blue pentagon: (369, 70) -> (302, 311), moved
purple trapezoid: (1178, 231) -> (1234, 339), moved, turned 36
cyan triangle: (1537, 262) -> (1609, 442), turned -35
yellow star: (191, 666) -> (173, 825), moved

...

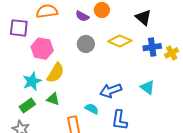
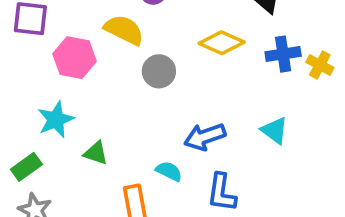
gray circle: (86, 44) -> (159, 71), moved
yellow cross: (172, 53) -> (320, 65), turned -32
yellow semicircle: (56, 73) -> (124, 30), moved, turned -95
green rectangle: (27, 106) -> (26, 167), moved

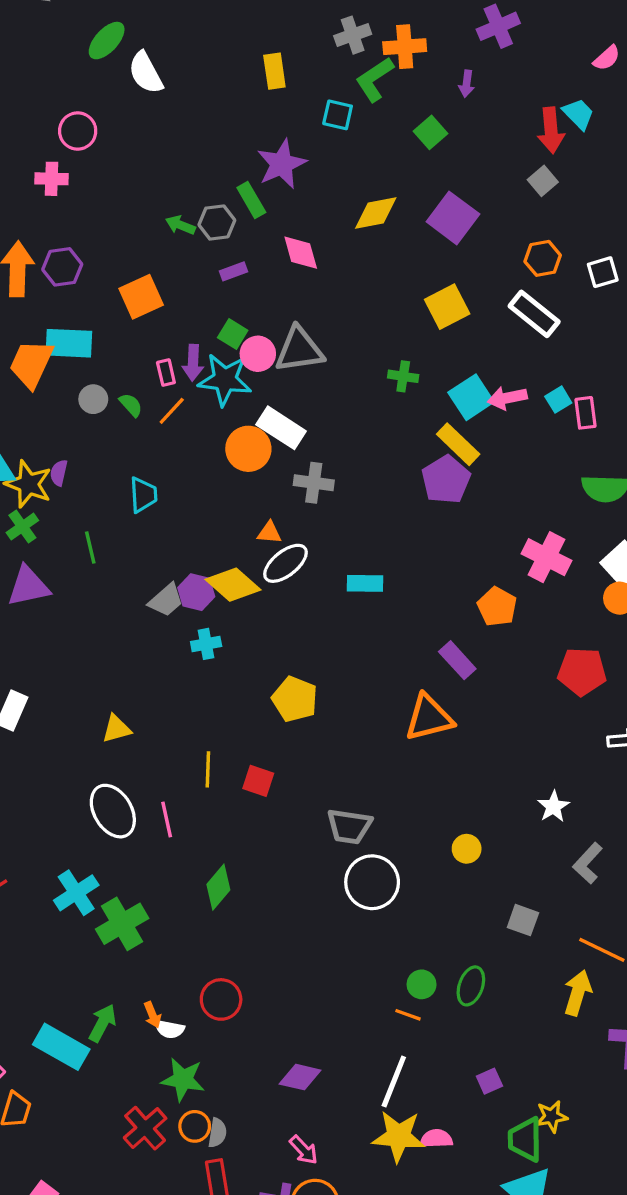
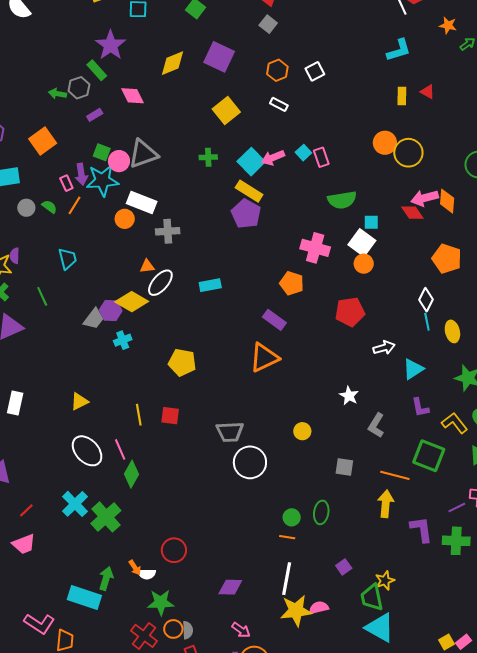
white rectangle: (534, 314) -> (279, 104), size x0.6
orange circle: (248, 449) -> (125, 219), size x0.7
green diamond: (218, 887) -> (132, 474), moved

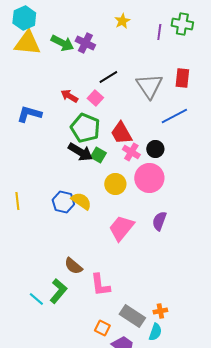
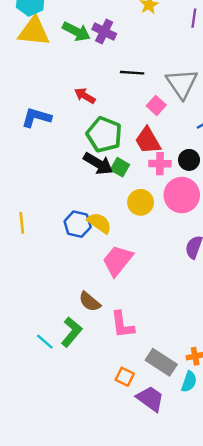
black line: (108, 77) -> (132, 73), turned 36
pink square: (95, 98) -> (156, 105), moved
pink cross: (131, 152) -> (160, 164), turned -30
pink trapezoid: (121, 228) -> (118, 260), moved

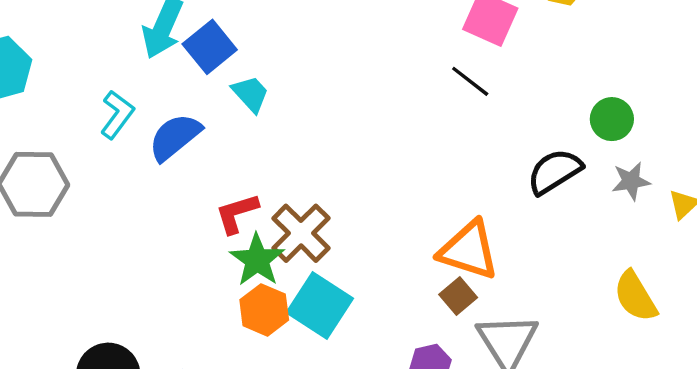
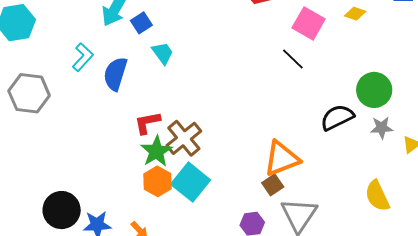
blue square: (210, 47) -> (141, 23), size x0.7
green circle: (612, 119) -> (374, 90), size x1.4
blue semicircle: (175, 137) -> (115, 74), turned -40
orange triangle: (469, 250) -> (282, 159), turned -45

--

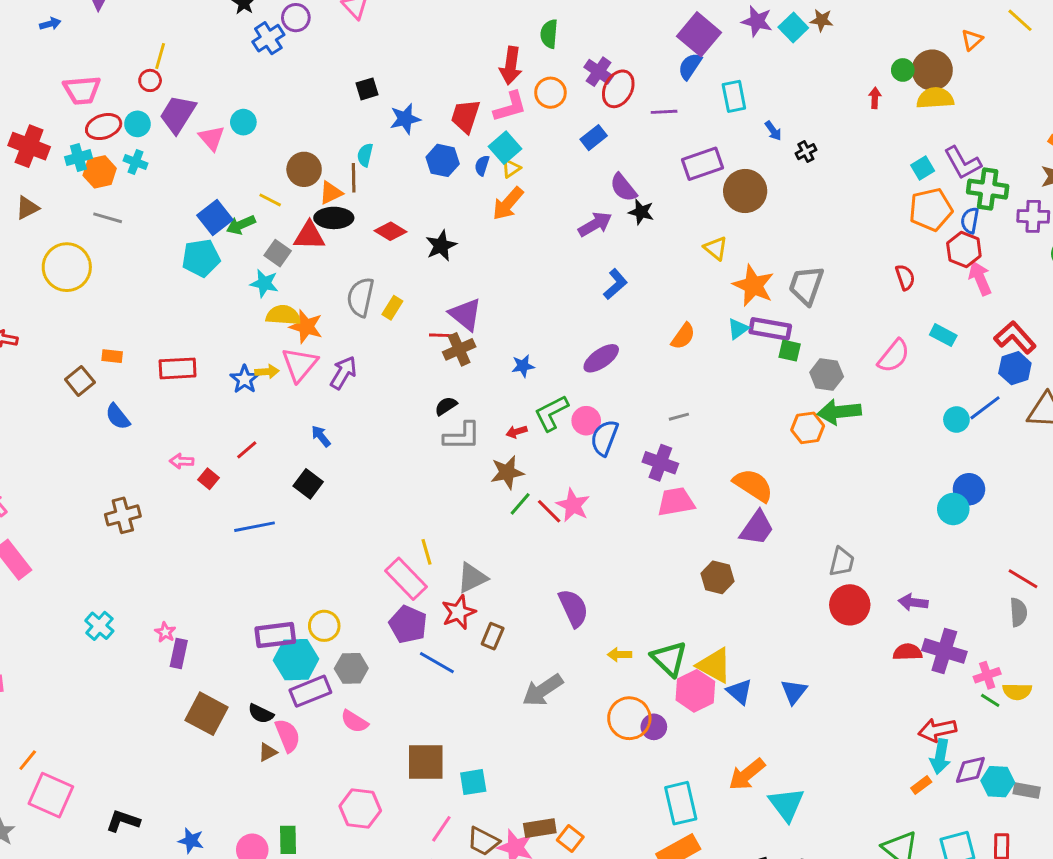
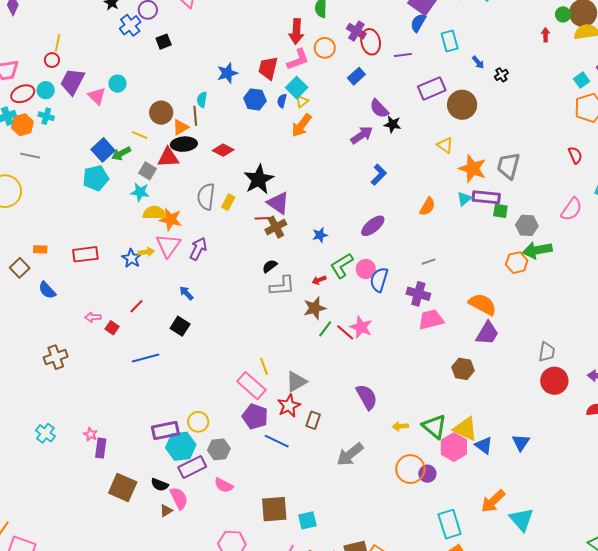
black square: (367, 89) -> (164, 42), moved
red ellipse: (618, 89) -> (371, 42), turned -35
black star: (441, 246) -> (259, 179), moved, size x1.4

[TASK TO COMPLETE]:
Please copy out from the data above, without any picture, exactly the lines running from the one that holds "black line: (108, 77) -> (132, 73), turned 36" through the one that holds "orange triangle: (469, 250)", and nothing beyond them.

[FINISHED EXERCISE]:
black line: (108, 77) -> (132, 73), turned 36
pink square: (95, 98) -> (156, 105), moved
pink cross: (131, 152) -> (160, 164), turned -30
pink trapezoid: (121, 228) -> (118, 260), moved

blue square: (210, 47) -> (141, 23), size x0.7
green circle: (612, 119) -> (374, 90), size x1.4
blue semicircle: (175, 137) -> (115, 74), turned -40
orange triangle: (469, 250) -> (282, 159), turned -45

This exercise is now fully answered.